[What to do]: Lines from the one containing "red brick F4:F5" through the end of the data below are to be transcribed exactly; leave out all others.

··········

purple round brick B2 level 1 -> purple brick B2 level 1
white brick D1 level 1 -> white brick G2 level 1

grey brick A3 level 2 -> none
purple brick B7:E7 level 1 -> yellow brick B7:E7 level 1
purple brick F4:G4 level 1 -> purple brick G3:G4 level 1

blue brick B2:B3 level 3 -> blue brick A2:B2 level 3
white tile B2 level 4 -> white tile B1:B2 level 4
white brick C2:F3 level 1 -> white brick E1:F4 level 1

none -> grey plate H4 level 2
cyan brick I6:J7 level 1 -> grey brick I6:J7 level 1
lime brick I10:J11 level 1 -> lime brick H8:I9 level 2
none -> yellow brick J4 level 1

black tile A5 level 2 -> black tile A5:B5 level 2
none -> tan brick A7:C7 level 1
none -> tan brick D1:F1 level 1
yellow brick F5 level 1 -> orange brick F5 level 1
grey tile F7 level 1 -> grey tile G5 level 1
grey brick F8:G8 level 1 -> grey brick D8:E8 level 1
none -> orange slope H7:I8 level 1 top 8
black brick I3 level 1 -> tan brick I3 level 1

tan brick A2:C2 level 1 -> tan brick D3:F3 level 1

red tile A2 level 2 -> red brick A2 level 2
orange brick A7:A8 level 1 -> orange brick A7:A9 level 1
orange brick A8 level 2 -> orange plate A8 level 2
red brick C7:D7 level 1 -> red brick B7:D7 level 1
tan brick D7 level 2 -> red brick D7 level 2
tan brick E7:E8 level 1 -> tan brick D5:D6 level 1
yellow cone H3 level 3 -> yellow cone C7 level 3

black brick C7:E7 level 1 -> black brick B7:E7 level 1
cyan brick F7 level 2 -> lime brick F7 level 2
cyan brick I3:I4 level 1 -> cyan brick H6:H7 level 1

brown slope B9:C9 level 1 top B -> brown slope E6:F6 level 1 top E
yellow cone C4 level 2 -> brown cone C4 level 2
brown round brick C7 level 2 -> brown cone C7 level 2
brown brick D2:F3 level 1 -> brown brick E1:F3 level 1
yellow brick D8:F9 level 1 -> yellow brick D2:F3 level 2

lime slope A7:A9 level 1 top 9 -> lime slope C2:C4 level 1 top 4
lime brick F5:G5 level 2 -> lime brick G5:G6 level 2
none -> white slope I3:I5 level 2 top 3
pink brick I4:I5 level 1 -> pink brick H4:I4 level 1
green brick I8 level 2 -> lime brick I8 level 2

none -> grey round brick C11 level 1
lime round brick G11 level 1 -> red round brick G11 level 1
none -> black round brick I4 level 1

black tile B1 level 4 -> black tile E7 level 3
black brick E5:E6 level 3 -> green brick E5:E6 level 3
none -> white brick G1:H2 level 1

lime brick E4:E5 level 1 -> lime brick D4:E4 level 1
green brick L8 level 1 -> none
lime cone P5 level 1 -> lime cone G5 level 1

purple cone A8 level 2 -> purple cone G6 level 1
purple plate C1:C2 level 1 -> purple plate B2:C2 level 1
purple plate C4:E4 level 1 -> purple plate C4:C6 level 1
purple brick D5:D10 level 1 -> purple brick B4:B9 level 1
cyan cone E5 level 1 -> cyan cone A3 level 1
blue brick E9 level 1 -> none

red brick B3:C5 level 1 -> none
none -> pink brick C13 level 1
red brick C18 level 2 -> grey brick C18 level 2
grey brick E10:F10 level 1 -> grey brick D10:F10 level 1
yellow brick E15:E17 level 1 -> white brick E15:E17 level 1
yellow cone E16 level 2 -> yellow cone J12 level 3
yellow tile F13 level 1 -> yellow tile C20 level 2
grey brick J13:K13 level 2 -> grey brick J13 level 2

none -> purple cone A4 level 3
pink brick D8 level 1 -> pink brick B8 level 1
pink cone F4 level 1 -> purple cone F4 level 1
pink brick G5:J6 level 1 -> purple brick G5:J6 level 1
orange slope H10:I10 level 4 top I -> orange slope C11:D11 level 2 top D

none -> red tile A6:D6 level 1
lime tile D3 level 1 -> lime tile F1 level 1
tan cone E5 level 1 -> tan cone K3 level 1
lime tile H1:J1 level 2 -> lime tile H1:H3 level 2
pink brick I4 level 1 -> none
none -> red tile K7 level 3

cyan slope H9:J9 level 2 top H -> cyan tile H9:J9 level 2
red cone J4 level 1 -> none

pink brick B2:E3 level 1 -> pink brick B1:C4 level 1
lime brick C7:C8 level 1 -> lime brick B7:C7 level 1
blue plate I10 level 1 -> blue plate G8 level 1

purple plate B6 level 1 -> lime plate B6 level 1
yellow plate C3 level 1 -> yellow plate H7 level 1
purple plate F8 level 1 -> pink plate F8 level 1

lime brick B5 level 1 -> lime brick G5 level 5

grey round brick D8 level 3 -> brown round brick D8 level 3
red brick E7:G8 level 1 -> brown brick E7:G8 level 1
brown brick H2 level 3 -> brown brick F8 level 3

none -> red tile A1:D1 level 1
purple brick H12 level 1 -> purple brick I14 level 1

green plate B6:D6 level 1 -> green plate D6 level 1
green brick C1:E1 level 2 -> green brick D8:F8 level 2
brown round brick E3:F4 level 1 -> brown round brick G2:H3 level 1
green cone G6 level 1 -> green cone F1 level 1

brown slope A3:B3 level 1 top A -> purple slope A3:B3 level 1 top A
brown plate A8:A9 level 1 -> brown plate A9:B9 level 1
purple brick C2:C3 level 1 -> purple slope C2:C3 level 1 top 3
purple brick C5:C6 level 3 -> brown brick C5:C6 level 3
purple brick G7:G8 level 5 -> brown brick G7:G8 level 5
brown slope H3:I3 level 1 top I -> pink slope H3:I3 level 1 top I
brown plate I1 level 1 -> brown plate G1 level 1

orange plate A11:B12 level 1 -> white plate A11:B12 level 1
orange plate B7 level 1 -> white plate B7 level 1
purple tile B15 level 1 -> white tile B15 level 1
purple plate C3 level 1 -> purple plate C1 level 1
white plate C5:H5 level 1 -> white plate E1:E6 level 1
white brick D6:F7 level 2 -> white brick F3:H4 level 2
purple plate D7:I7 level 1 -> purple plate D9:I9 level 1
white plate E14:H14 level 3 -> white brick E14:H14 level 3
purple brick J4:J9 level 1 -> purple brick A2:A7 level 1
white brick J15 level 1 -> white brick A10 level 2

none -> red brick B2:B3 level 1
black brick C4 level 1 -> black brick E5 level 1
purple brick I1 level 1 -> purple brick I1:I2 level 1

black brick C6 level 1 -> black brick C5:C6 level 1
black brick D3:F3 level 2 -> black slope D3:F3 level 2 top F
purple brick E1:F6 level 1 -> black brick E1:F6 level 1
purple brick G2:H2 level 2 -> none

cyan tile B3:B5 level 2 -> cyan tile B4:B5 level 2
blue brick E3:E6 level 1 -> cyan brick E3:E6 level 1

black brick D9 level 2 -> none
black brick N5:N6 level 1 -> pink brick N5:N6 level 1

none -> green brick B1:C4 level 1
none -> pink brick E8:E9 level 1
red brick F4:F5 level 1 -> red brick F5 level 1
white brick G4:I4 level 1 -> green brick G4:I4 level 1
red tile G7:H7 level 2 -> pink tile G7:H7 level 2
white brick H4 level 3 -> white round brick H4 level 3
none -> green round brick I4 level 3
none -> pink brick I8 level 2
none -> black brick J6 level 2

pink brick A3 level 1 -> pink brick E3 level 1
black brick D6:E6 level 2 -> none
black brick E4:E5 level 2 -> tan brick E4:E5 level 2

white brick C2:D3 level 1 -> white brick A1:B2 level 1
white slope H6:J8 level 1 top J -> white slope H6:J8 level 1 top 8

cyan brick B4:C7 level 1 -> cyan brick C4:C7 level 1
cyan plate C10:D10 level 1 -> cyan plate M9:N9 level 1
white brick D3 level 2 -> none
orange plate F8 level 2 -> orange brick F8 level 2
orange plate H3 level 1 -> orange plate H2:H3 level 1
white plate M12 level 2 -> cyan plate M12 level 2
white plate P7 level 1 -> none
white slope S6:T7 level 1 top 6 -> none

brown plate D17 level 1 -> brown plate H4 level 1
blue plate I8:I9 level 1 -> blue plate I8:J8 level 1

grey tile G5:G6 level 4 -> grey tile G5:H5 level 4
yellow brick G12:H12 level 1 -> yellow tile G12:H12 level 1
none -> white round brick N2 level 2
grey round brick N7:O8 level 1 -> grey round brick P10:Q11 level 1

··········

[Solution below]:
red brick F4:F5 level 1 -> red brick F5 level 1
white brick G4:I4 level 1 -> green brick G4:I4 level 1
red tile G7:H7 level 2 -> pink tile G7:H7 level 2
white brick H4 level 3 -> white round brick H4 level 3
none -> green round brick I4 level 3
none -> pink brick I8 level 2
none -> black brick J6 level 2

pink brick A3 level 1 -> pink brick E3 level 1
black brick D6:E6 level 2 -> none
black brick E4:E5 level 2 -> tan brick E4:E5 level 2

white brick C2:D3 level 1 -> white brick A1:B2 level 1
white slope H6:J8 level 1 top J -> white slope H6:J8 level 1 top 8

cyan brick B4:C7 level 1 -> cyan brick C4:C7 level 1
cyan plate C10:D10 level 1 -> cyan plate M9:N9 level 1
white brick D3 level 2 -> none
orange plate F8 level 2 -> orange brick F8 level 2
orange plate H3 level 1 -> orange plate H2:H3 level 1
white plate M12 level 2 -> cyan plate M12 level 2
white plate P7 level 1 -> none
white slope S6:T7 level 1 top 6 -> none

brown plate D17 level 1 -> brown plate H4 level 1
blue plate I8:I9 level 1 -> blue plate I8:J8 level 1

grey tile G5:G6 level 4 -> grey tile G5:H5 level 4
yellow brick G12:H12 level 1 -> yellow tile G12:H12 level 1
none -> white round brick N2 level 2
grey round brick N7:O8 level 1 -> grey round brick P10:Q11 level 1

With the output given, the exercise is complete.